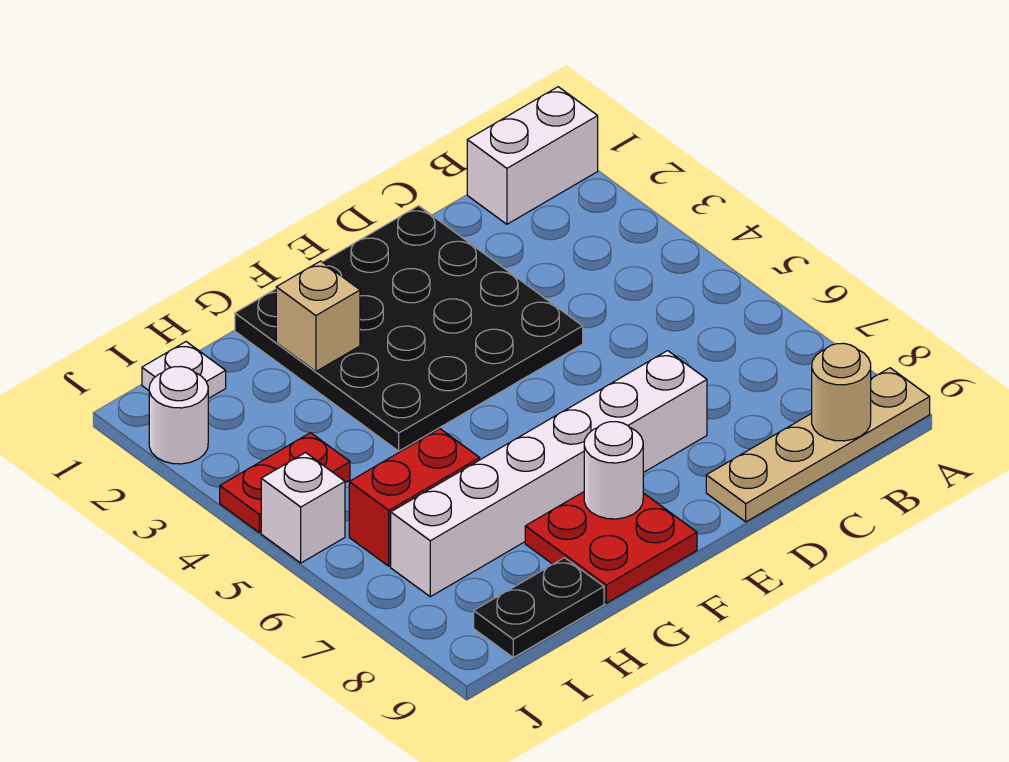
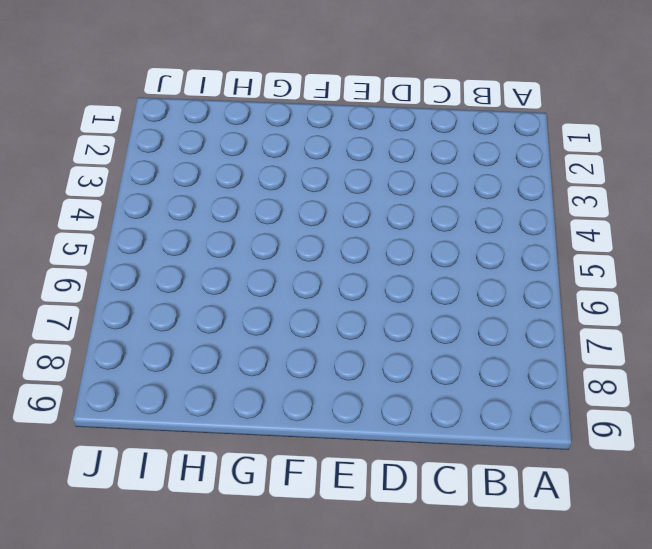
none -> white brick A1:B1 level 1
none -> tan plate A9:D9 level 1
none -> black plate D1:G4 level 1

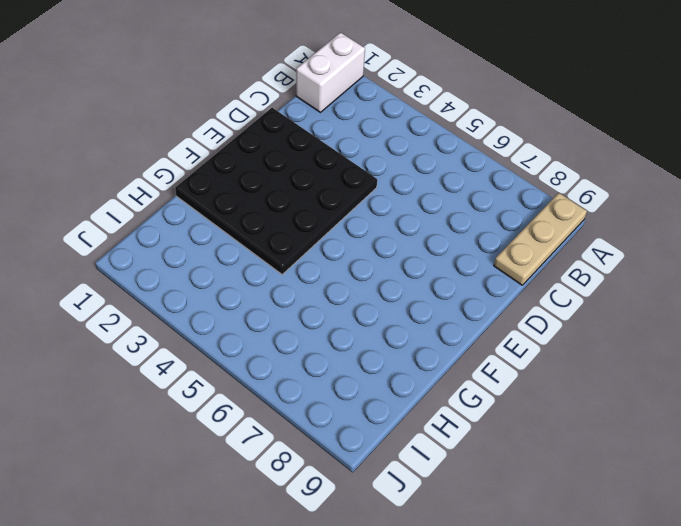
tan plate A9:C9 level 1 -> tan plate A9:D9 level 1
none -> white brick D7:I7 level 1
none -> red plate F8:G9 level 1
none -> red brick H6:I6 level 1

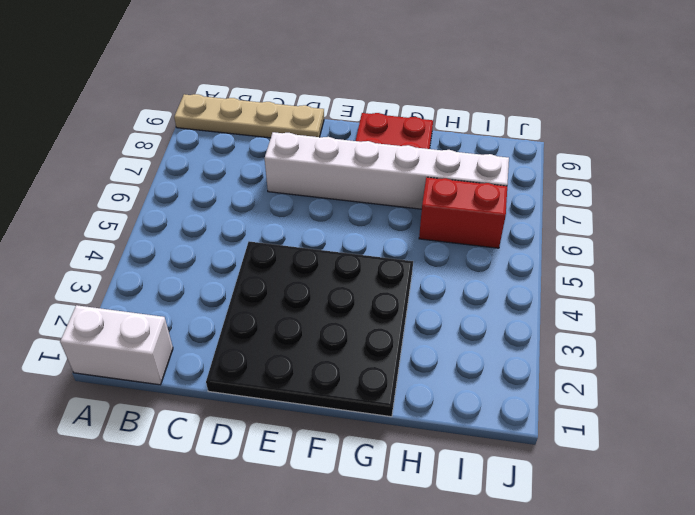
none -> black plate H9:I9 level 1
none -> white plate I1 level 1
none -> red plate I4:J4 level 1

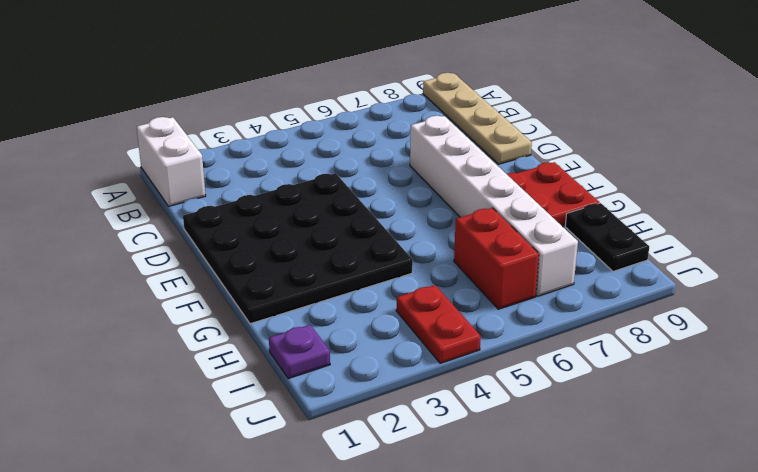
purple plate I1 level 1 -> white plate I1 level 1
none -> white round brick J2 level 1
none -> white brick J5 level 1
none -> tan round brick B9 level 2

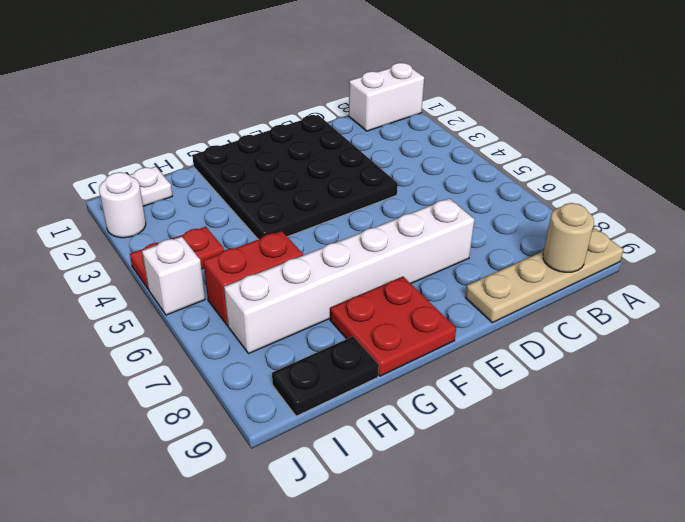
none -> white round brick F8 level 2
none -> tan brick G2 level 2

WHAT THE EXERCISE ASKS →
Without any pictures, return the entries exactly as given.

EXERCISE SOLUTION →
none -> white brick A1:B1 level 1
none -> tan plate A9:D9 level 1
none -> black plate D1:G4 level 1

tan plate A9:C9 level 1 -> tan plate A9:D9 level 1
none -> white brick D7:I7 level 1
none -> red plate F8:G9 level 1
none -> red brick H6:I6 level 1

none -> black plate H9:I9 level 1
none -> white plate I1 level 1
none -> red plate I4:J4 level 1

purple plate I1 level 1 -> white plate I1 level 1
none -> white round brick J2 level 1
none -> white brick J5 level 1
none -> tan round brick B9 level 2

none -> white round brick F8 level 2
none -> tan brick G2 level 2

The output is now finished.